BEGIN

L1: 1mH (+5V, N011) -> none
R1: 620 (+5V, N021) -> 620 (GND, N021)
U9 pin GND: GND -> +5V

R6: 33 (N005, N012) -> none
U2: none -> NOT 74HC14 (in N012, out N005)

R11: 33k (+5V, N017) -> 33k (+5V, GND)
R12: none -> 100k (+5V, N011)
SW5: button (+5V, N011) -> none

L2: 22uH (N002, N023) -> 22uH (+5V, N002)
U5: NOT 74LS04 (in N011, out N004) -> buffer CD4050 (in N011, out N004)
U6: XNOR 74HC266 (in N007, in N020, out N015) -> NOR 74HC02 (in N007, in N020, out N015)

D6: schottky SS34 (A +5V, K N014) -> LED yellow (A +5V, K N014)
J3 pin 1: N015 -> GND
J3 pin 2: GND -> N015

END
BEGIN

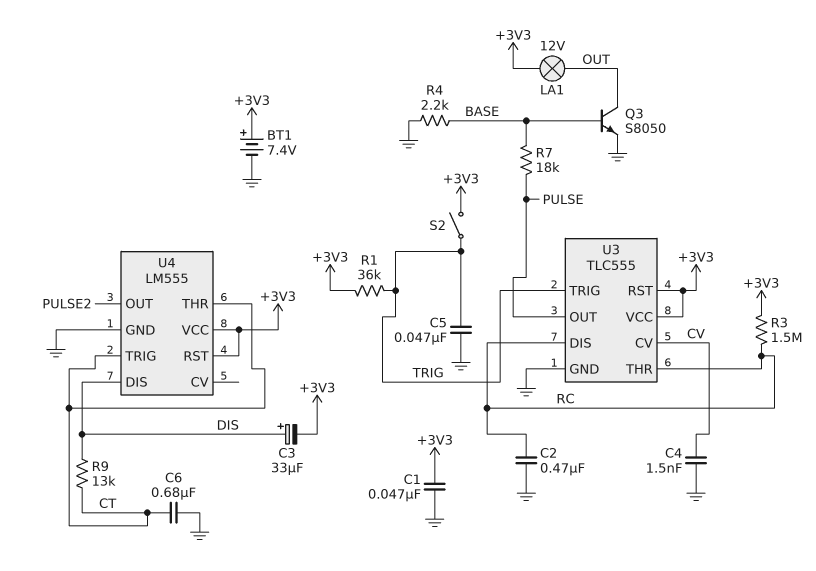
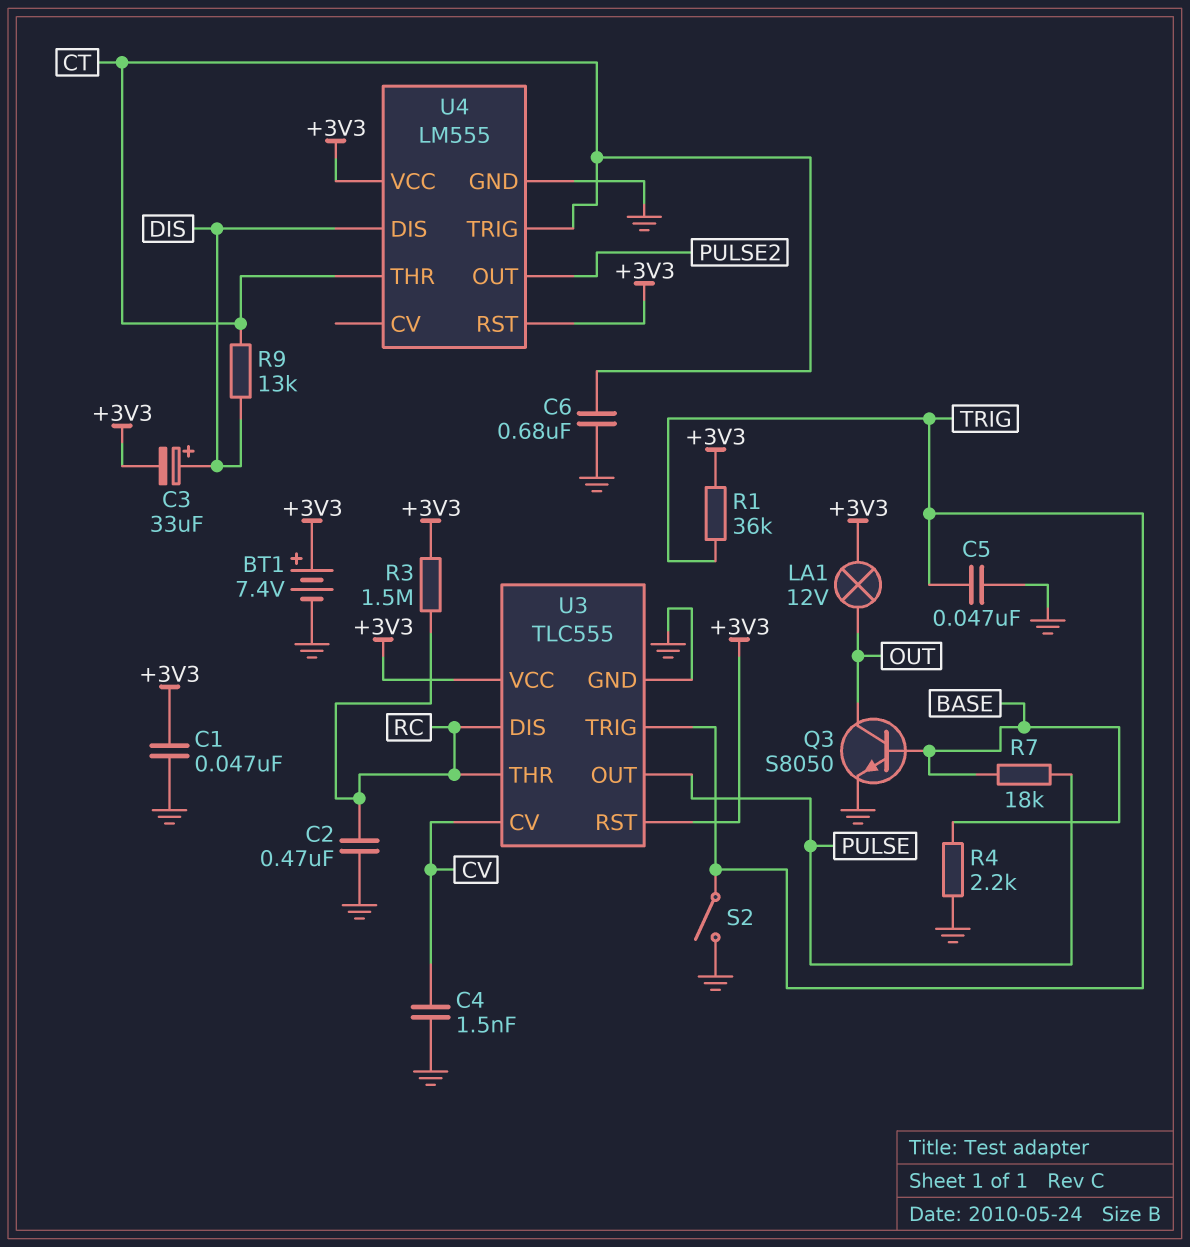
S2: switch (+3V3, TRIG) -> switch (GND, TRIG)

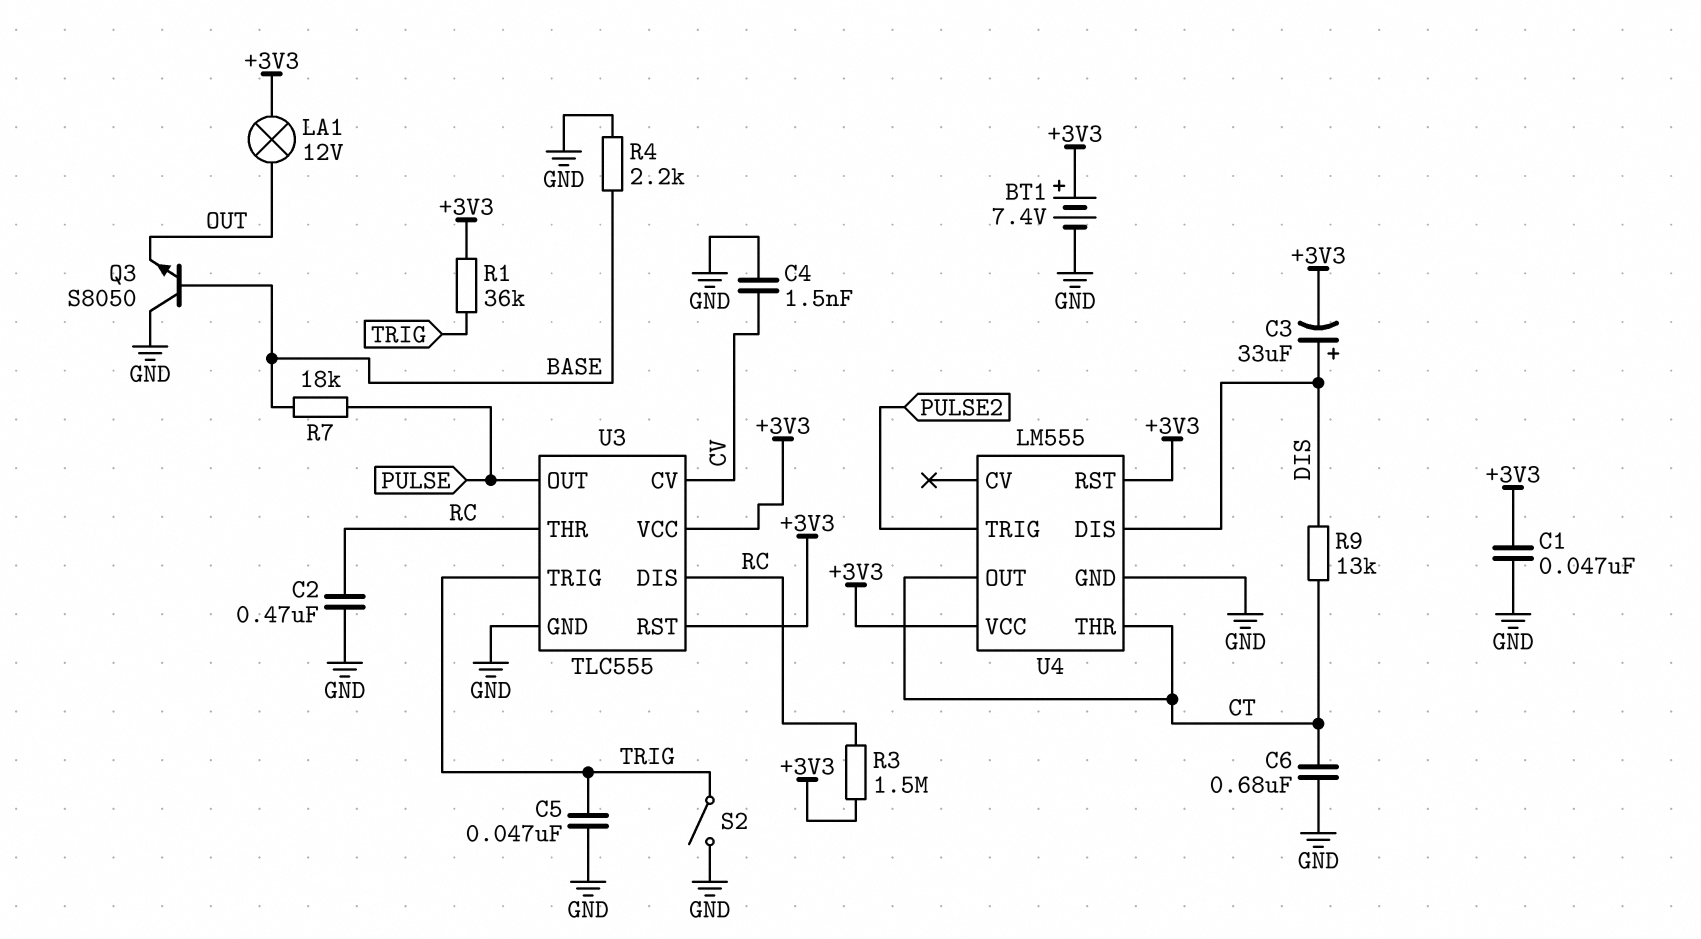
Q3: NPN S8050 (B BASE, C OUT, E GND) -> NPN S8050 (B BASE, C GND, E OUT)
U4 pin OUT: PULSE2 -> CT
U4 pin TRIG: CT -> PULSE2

END
BEGIN

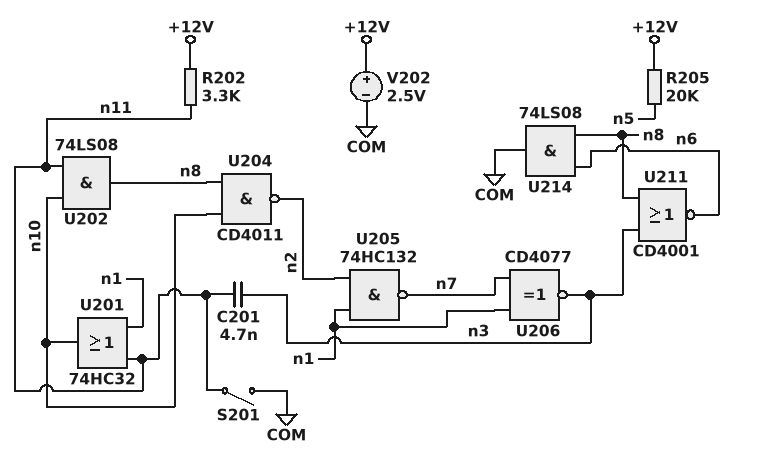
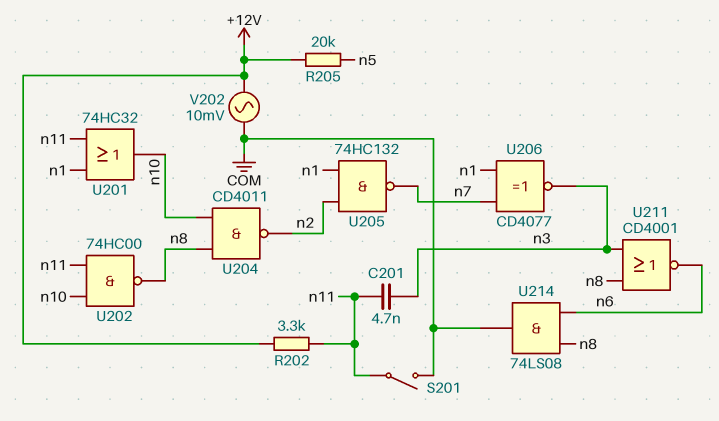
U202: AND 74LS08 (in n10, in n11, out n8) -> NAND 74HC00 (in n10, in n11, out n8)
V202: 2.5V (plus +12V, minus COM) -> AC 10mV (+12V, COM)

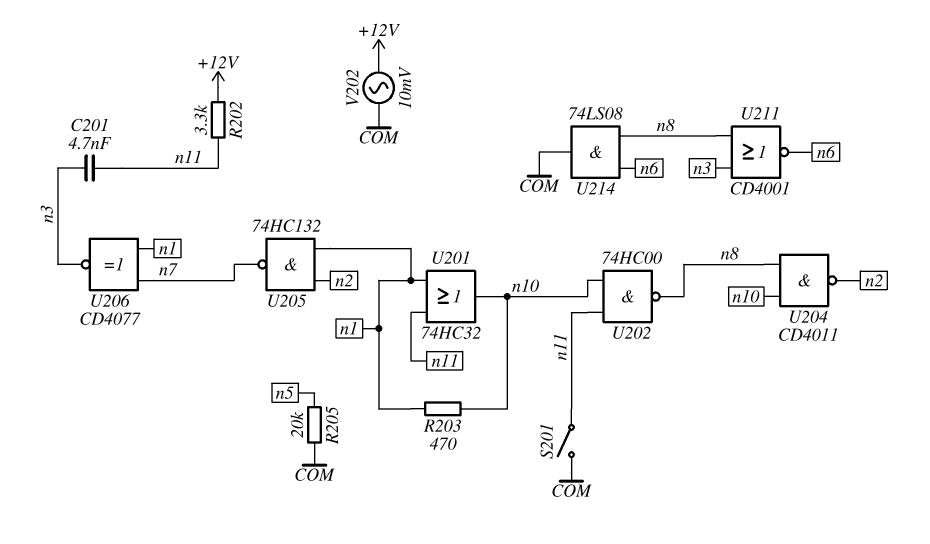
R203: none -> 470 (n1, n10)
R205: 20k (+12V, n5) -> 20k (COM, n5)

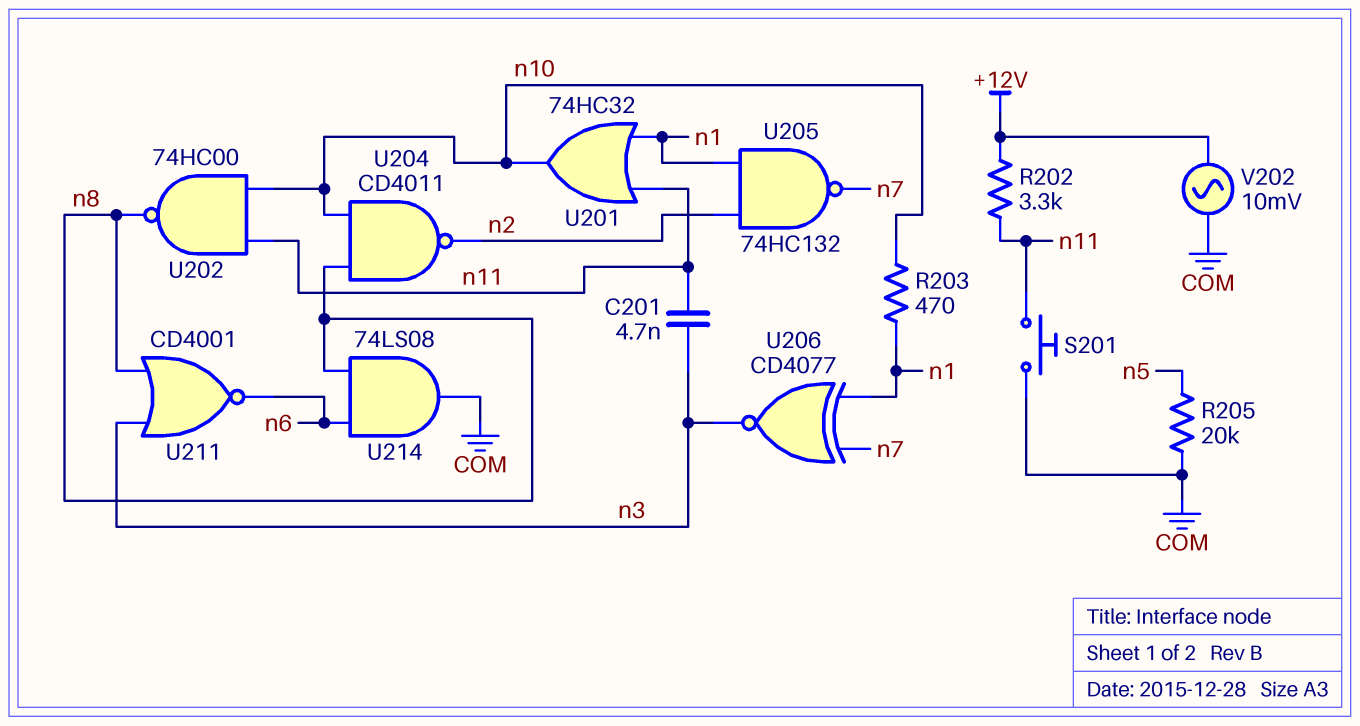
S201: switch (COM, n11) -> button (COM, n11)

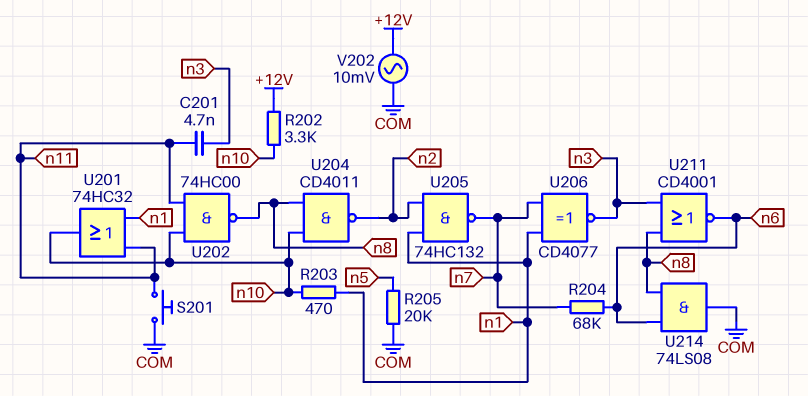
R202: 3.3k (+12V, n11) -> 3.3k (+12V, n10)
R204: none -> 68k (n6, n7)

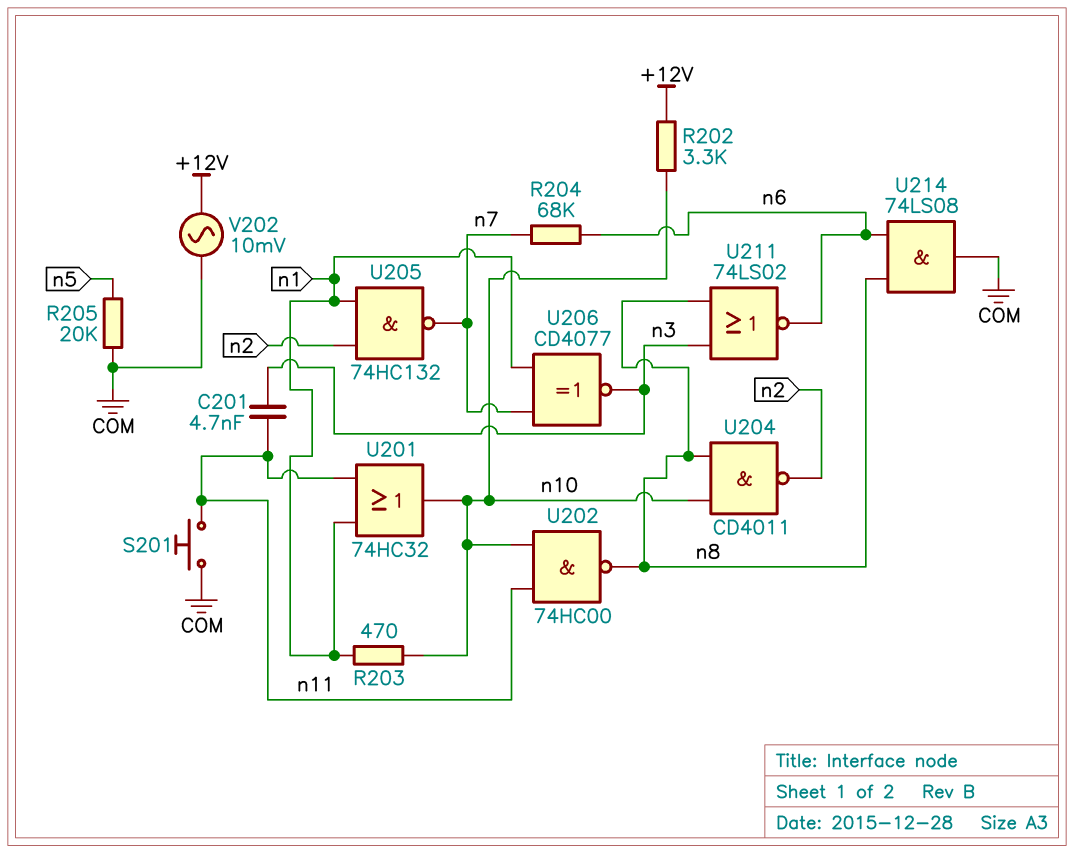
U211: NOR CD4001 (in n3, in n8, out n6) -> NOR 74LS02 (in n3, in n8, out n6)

END

EXERCISE GOAL:
Please report every line of the records above that contains the word "none".

OUTPUT BELOW:
L1: 1mH (+5V, N011) -> none
R6: 33 (N005, N012) -> none
U2: none -> NOT 74HC14 (in N012, out N005)
R12: none -> 100k (+5V, N011)
SW5: button (+5V, N011) -> none
R203: none -> 470 (n1, n10)
R204: none -> 68k (n6, n7)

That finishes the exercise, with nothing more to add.